** Records for processing follows **

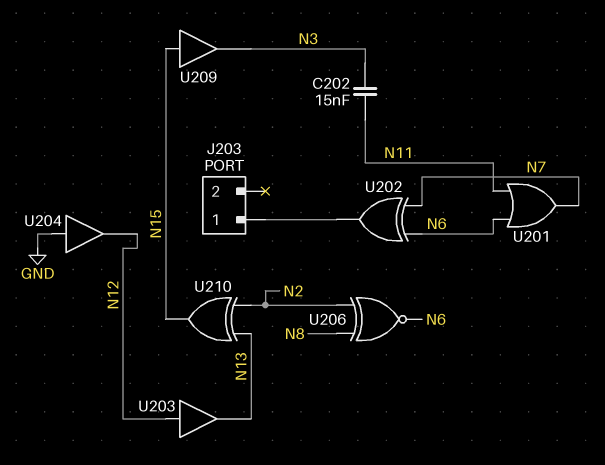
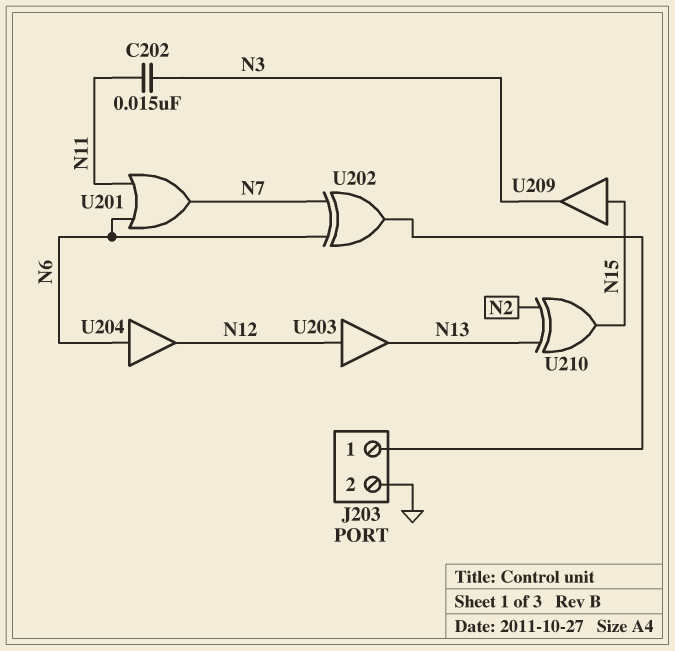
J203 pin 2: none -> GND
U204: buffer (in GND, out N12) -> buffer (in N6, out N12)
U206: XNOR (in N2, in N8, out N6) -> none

** End of Records for processing **
** Records for processing follows **

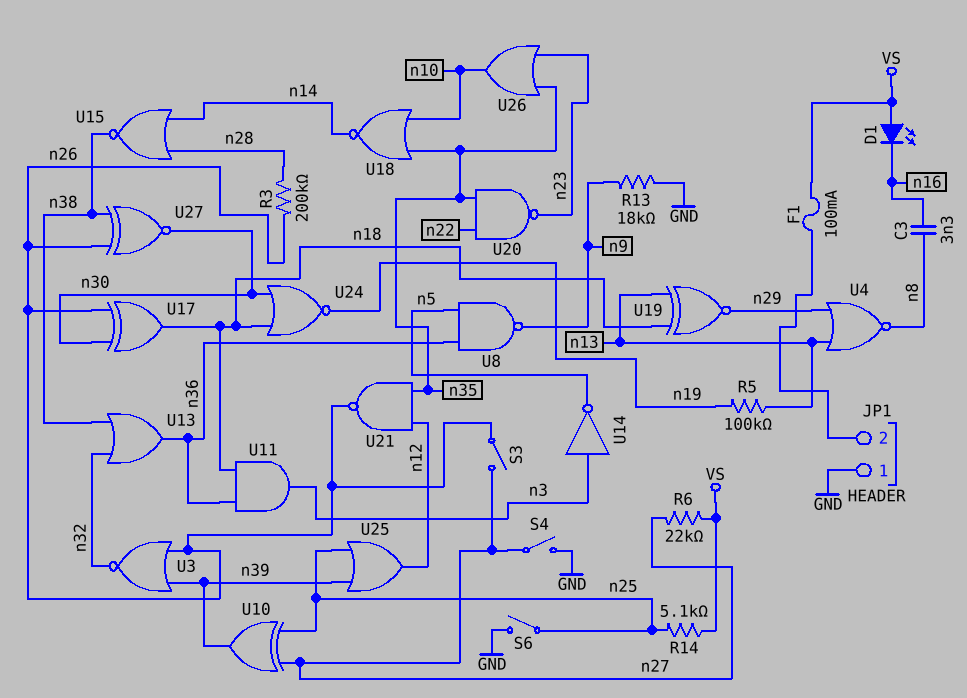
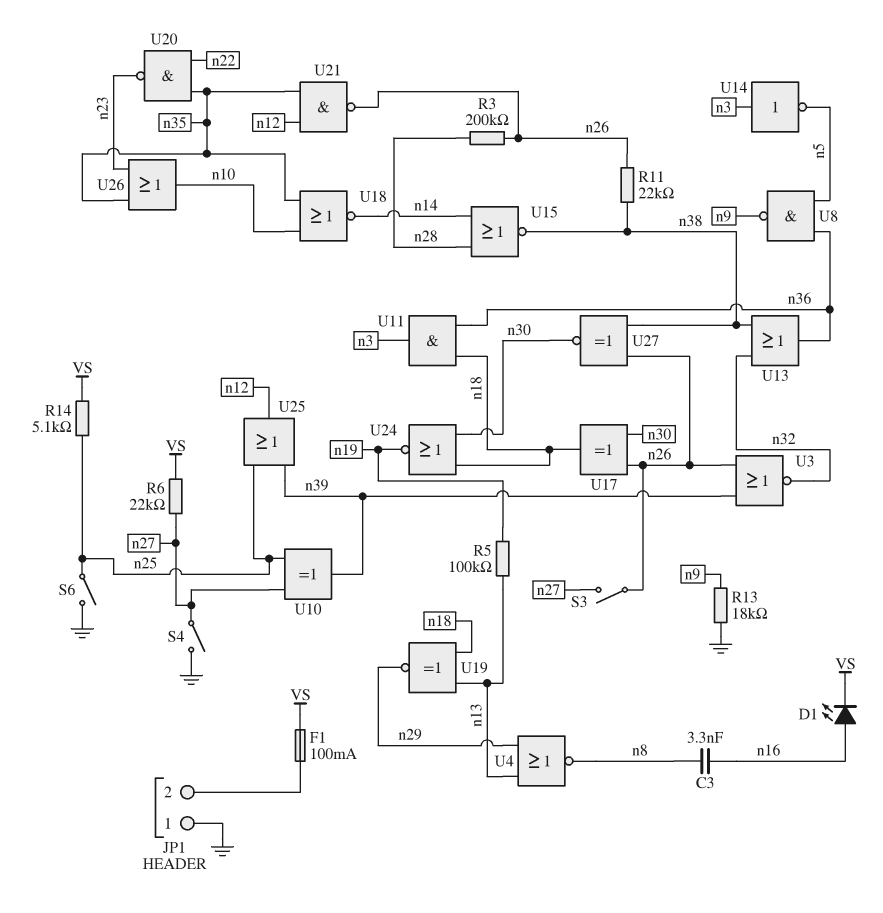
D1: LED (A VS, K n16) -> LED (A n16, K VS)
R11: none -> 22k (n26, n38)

** End of Records for processing **

- Work order: In the records above, the line with "J203 pin 2: none -> GND" marks the start and the line with "U206: XNOR (in N2, in N8, out N6) -> none" marks the end; copy that stretch exactly, both lines included, and nothing else.

- Result of the exercise:
J203 pin 2: none -> GND
U204: buffer (in GND, out N12) -> buffer (in N6, out N12)
U206: XNOR (in N2, in N8, out N6) -> none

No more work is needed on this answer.